- [Prompt] Report how many lines in the data include the string "trophy", and add nothing else.

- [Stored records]
--

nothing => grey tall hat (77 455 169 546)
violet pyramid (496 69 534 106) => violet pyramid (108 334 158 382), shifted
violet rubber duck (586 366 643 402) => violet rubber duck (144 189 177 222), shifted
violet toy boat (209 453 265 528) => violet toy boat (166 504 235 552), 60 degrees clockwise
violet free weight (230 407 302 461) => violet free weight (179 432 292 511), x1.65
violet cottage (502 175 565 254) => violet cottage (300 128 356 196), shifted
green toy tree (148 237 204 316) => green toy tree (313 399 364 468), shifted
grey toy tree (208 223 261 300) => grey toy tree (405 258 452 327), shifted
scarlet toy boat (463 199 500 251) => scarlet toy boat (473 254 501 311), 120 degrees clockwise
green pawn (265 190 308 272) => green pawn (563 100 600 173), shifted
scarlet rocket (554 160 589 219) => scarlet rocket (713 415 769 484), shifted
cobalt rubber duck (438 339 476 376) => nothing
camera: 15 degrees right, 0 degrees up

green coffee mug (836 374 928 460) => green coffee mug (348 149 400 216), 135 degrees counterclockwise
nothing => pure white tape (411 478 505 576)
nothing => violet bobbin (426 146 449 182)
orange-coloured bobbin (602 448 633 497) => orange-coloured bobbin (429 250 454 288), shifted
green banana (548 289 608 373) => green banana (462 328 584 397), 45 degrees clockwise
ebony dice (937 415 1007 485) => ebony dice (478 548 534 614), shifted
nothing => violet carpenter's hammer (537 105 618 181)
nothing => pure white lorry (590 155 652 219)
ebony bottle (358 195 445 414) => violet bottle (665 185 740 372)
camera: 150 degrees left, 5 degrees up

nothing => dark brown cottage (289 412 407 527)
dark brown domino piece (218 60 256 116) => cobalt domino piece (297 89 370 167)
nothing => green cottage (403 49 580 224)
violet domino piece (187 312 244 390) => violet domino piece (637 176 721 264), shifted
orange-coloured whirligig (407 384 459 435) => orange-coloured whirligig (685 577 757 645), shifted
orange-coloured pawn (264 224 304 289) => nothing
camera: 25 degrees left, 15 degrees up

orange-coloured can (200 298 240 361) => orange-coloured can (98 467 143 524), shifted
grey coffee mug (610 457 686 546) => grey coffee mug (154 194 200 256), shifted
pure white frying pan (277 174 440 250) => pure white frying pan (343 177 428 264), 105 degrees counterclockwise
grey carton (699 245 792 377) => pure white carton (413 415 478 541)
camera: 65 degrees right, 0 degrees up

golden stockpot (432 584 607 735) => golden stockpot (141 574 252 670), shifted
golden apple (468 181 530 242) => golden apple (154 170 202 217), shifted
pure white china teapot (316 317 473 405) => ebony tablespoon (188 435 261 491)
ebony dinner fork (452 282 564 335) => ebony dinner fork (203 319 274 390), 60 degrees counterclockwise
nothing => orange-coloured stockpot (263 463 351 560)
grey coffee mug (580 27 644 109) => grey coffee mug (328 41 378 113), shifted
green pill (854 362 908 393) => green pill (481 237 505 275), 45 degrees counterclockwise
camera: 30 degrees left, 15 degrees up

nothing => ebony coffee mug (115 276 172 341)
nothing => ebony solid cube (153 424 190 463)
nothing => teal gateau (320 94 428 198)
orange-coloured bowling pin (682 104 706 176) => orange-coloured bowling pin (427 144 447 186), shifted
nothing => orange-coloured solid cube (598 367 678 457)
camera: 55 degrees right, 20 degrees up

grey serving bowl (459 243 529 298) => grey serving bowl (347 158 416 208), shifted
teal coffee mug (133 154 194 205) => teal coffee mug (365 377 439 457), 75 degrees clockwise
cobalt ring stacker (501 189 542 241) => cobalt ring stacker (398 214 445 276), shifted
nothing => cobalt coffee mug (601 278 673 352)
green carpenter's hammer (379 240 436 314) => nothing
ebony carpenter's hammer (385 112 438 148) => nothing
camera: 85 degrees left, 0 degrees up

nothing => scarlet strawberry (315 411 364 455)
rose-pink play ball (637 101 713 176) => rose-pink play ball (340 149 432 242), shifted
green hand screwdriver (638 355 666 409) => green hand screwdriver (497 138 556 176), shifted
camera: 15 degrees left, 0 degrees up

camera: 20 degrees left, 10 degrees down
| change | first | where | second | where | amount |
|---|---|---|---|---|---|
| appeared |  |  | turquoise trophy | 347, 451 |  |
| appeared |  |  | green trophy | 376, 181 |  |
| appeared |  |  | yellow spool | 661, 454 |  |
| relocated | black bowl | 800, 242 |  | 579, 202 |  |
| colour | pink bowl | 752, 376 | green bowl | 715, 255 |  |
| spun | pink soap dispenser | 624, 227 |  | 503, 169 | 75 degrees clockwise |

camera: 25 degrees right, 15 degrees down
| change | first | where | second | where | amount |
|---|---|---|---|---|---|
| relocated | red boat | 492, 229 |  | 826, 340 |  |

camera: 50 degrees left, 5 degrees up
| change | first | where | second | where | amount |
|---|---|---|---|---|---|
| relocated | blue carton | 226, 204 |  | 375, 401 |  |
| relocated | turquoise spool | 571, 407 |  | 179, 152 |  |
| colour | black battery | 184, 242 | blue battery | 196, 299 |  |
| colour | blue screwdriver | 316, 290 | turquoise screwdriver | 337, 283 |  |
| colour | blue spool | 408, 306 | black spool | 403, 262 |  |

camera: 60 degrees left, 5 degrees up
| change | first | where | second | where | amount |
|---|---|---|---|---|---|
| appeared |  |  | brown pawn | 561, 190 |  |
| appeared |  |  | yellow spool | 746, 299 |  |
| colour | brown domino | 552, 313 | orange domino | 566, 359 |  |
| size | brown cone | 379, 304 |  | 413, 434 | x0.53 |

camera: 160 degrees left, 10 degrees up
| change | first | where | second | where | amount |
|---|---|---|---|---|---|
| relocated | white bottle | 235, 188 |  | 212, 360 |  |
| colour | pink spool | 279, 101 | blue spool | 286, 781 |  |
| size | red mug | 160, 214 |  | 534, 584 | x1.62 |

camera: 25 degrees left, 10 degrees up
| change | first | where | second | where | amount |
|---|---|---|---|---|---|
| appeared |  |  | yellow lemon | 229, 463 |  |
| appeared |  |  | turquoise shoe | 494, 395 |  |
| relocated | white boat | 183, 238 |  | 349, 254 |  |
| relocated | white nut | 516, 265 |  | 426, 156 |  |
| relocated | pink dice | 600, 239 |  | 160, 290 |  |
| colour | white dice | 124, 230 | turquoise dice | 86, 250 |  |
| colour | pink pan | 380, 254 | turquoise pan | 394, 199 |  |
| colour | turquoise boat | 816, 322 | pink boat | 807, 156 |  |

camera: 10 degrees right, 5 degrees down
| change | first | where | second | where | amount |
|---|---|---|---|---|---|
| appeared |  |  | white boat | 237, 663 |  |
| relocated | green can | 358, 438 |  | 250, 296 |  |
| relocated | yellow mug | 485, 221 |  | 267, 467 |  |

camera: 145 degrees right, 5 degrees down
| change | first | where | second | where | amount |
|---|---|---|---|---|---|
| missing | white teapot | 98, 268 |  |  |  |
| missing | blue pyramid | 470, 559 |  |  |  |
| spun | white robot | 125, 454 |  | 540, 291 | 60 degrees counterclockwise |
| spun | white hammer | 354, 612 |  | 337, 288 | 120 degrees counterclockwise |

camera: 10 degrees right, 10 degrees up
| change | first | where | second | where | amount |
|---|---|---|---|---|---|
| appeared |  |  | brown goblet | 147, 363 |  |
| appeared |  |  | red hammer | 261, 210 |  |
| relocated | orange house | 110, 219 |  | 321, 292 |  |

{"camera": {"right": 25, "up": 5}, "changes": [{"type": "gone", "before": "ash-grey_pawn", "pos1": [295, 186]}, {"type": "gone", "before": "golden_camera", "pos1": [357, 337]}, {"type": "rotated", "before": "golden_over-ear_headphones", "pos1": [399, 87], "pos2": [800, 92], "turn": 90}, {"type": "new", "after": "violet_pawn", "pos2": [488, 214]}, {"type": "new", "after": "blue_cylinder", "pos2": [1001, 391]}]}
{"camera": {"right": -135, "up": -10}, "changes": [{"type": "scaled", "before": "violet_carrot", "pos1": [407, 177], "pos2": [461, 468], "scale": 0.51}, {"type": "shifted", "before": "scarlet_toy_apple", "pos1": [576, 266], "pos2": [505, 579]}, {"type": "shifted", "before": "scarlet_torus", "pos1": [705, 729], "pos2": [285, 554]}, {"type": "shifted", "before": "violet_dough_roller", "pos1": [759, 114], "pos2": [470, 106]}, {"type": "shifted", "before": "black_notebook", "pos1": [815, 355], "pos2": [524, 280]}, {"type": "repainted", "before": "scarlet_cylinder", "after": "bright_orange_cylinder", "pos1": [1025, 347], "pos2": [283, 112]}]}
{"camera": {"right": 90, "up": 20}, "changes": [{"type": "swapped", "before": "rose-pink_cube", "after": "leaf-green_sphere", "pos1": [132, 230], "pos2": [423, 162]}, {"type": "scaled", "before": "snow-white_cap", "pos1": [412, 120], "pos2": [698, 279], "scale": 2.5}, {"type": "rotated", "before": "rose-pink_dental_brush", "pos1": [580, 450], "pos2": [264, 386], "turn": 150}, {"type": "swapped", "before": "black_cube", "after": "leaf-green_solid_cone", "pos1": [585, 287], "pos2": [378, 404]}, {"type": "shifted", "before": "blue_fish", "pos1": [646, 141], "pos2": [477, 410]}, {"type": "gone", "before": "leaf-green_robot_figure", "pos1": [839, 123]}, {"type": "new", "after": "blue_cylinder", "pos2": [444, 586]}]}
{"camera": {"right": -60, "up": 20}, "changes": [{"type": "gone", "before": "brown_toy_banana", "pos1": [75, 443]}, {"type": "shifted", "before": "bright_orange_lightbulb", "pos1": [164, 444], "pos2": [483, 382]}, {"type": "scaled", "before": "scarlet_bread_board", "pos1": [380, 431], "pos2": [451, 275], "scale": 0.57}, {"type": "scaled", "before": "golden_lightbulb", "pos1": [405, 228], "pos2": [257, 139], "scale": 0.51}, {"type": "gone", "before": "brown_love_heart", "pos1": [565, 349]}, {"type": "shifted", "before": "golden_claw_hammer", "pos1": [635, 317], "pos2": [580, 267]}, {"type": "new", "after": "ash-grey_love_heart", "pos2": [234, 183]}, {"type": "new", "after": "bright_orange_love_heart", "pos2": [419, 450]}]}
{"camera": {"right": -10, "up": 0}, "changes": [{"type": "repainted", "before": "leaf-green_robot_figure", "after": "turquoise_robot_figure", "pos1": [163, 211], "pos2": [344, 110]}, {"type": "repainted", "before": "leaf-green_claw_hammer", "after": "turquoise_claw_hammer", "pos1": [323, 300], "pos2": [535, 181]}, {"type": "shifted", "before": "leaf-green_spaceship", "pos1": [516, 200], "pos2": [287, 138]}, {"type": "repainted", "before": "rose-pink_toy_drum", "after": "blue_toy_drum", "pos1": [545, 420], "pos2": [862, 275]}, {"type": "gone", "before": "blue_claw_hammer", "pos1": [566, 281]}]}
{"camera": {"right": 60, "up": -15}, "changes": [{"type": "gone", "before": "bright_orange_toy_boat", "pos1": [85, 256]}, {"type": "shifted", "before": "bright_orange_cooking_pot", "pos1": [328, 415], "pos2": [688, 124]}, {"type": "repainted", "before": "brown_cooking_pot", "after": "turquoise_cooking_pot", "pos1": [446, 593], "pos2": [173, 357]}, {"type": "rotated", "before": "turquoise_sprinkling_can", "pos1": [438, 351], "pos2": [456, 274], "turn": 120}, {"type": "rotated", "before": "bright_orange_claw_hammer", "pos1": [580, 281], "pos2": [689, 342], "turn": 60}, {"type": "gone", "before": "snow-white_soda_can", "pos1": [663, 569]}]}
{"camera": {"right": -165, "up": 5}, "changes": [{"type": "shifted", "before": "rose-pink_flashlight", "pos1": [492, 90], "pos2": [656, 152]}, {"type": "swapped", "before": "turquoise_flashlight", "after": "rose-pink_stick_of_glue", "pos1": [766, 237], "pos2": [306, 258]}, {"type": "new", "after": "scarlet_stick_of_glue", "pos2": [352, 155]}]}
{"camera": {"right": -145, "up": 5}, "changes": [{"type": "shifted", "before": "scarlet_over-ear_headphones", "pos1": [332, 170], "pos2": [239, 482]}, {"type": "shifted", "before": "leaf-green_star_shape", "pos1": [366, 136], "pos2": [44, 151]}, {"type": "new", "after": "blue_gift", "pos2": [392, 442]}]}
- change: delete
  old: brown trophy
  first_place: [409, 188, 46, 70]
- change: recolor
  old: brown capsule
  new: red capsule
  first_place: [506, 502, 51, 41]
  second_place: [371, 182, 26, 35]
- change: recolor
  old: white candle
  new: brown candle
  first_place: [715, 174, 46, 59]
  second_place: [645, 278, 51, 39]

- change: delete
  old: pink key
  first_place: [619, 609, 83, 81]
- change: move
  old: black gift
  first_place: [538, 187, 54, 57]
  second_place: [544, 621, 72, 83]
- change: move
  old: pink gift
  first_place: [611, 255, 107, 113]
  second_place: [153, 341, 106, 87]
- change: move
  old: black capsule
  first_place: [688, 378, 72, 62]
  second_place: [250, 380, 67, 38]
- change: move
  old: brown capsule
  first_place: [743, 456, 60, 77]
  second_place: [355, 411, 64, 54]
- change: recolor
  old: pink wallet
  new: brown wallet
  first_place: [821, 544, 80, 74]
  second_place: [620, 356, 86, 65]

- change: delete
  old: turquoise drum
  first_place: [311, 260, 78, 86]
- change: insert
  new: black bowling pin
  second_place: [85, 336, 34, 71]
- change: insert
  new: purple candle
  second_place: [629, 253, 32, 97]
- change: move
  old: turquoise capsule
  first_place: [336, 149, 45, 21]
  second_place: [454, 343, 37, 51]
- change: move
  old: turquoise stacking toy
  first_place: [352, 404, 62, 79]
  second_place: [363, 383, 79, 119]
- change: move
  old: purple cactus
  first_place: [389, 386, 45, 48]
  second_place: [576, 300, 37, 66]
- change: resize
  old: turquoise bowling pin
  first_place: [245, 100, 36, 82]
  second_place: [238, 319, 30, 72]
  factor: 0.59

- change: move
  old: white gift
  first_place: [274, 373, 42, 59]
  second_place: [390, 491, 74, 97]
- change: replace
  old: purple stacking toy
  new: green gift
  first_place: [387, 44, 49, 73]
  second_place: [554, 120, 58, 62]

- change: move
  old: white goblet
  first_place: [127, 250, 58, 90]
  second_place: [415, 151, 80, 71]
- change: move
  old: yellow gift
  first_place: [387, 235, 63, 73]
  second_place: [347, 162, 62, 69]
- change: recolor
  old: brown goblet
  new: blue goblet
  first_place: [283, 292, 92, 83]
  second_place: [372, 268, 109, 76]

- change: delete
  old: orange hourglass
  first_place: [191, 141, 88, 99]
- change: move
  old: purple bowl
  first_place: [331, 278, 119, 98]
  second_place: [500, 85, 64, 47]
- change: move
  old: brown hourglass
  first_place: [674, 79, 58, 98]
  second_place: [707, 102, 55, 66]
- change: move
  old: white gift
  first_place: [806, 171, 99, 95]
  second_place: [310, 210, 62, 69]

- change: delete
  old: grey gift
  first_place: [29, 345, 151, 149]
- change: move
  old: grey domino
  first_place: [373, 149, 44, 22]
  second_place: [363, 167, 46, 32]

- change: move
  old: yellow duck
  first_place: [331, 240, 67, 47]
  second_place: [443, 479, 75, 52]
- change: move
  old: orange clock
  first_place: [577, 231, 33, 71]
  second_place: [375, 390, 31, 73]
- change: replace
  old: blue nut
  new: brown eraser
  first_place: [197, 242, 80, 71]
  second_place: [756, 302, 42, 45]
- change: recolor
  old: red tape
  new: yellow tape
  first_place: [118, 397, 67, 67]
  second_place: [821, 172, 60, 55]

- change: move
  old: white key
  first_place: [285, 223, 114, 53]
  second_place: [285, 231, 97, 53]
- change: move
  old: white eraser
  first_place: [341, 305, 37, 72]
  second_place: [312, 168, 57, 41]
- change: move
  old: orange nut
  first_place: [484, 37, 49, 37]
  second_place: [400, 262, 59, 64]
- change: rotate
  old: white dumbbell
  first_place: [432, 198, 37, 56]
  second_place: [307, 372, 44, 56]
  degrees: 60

--

- [Completed exercise] 3